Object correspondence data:
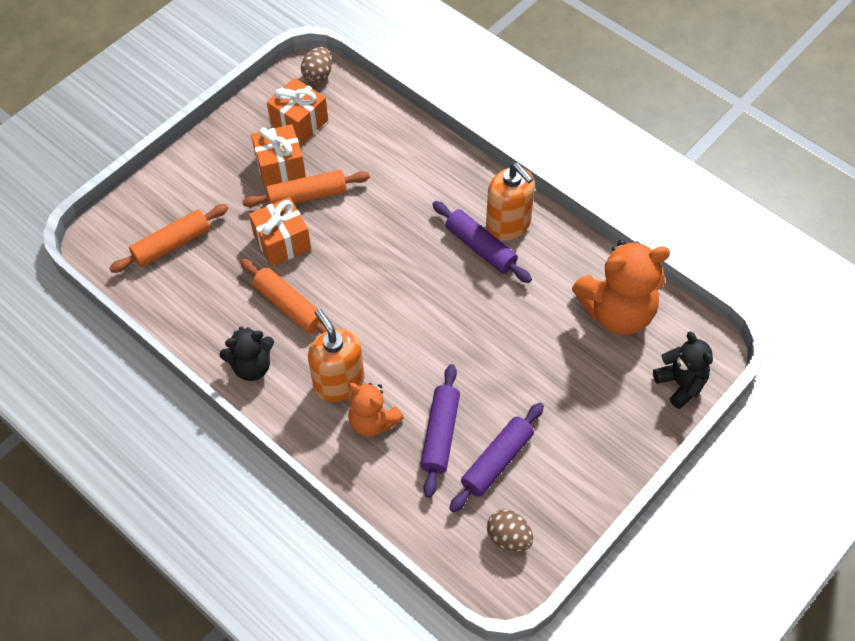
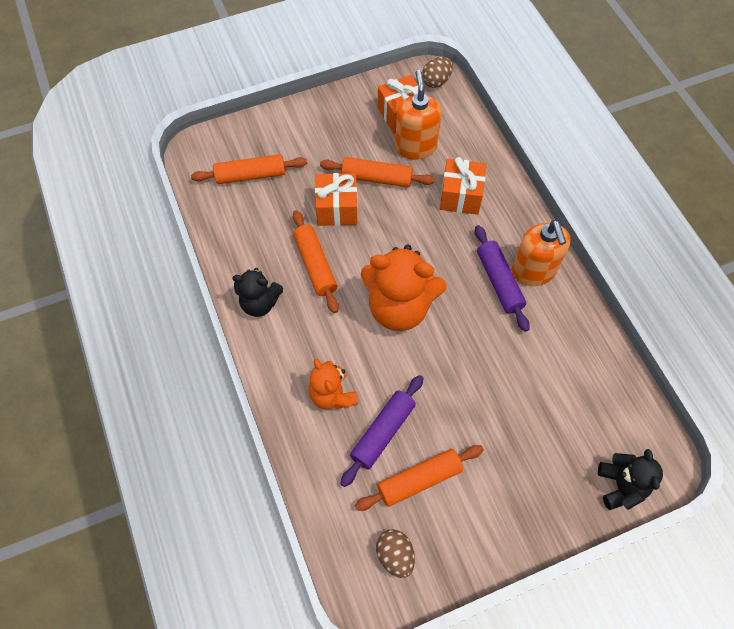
camera: 25 degrees right, 5 degrees up
(280, 167) = (367, 146): orange gift -> orange gift (460, 196)
(339, 382) = (322, 348): orange soap dispenser -> orange soap dispenser (415, 147)
(497, 461) = (419, 480): purple rolling pin -> orange rolling pin
(617, 312) = (593, 392): orange teddy bear -> orange teddy bear (399, 307)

* Exercise aim
Although the records contain pictures, the copy should hold only their text, reproduced exactly.

* Exercise response
camera: 25 degrees right, 5 degrees up
(280, 167) = (367, 146): orange gift -> orange gift (460, 196)
(339, 382) = (322, 348): orange soap dispenser -> orange soap dispenser (415, 147)
(497, 461) = (419, 480): purple rolling pin -> orange rolling pin
(617, 312) = (593, 392): orange teddy bear -> orange teddy bear (399, 307)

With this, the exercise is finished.